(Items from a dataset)
# # # # # # #

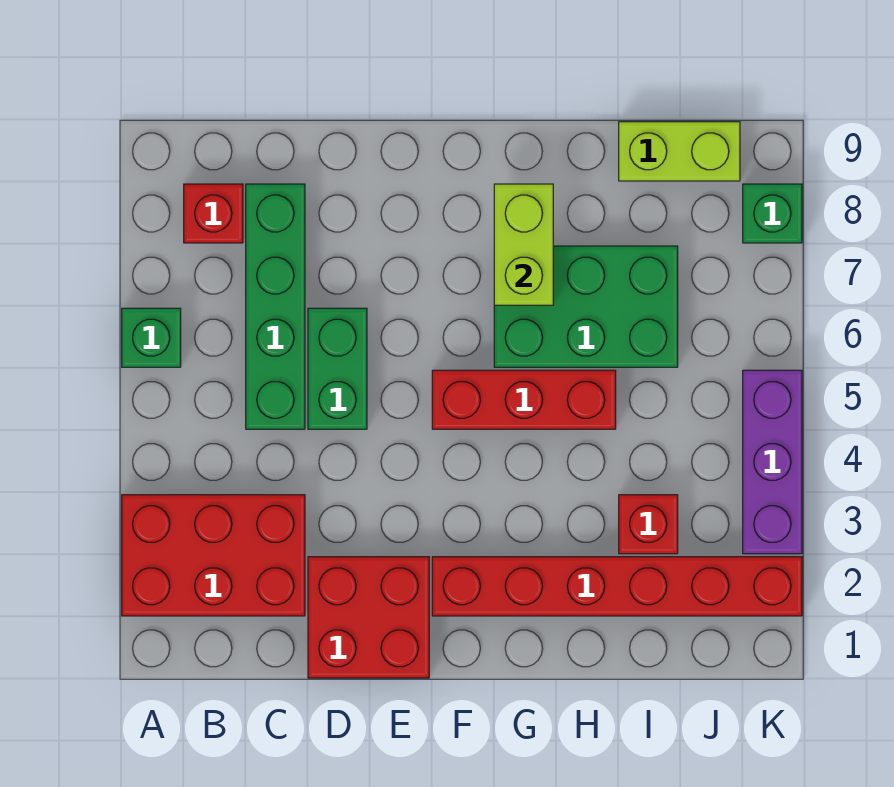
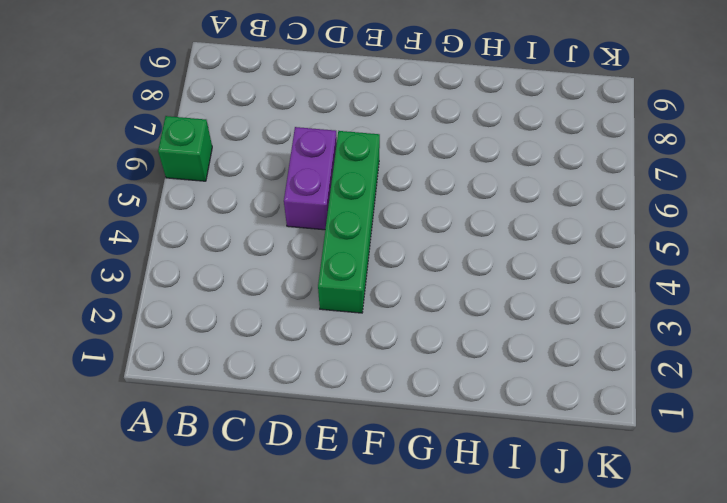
purple brick D5:D6 level 1 -> green brick D5:D6 level 1
green brick E3:E6 level 1 -> green brick C5:C8 level 1
none -> red brick A2:C3 level 1
none -> red brick B8 level 1
none -> red brick D1:E2 level 1

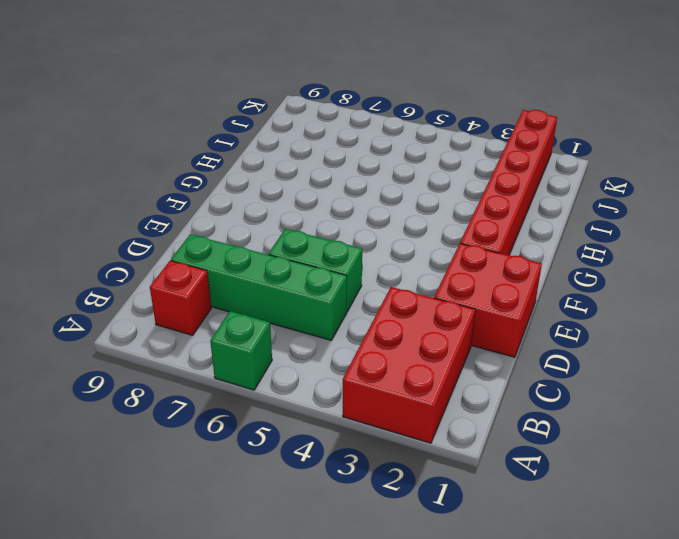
none -> red brick F5:H5 level 1
none -> green brick G6:I7 level 1
none -> red brick I3 level 1

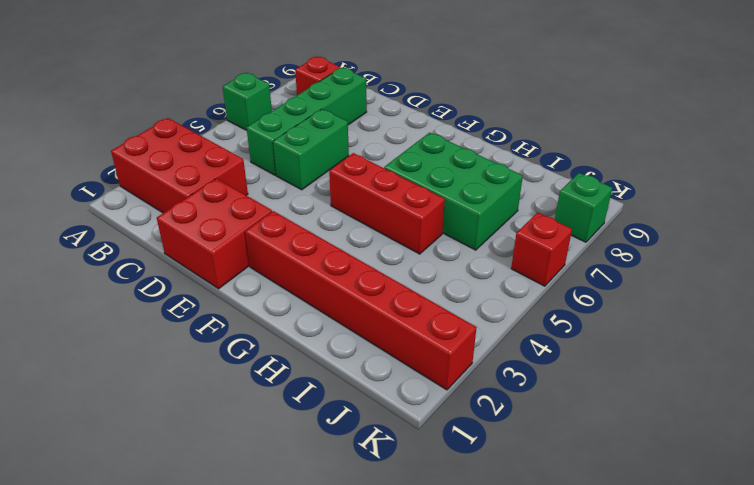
red brick K6 level 1 -> red brick I3 level 1
none -> lime brick I9:J9 level 1
none -> purple brick K3:K5 level 1
none -> lime brick G7:G8 level 2

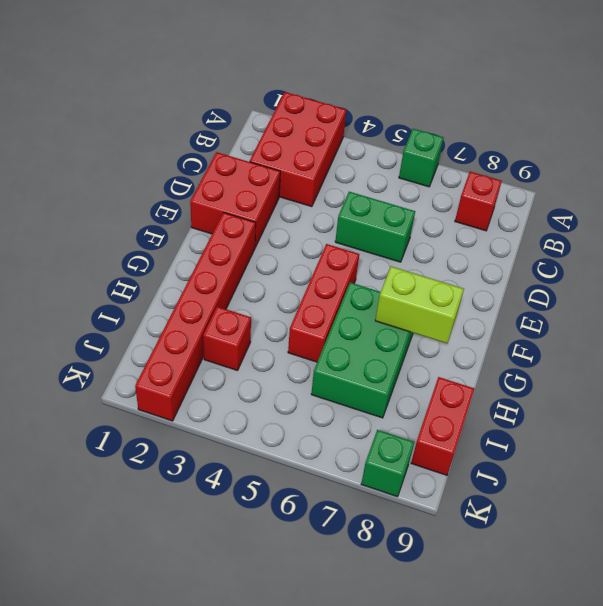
red brick I9:J9 level 1 -> lime brick I9:J9 level 1
none -> green brick C5:C8 level 1
none -> purple brick K3:K5 level 1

# # # # # # #

### EXERCISE BRIEF
Which lines of the data contain the string "green"? Copy each one.

### REPLY
purple brick D5:D6 level 1 -> green brick D5:D6 level 1
green brick E3:E6 level 1 -> green brick C5:C8 level 1
none -> green brick G6:I7 level 1
none -> green brick C5:C8 level 1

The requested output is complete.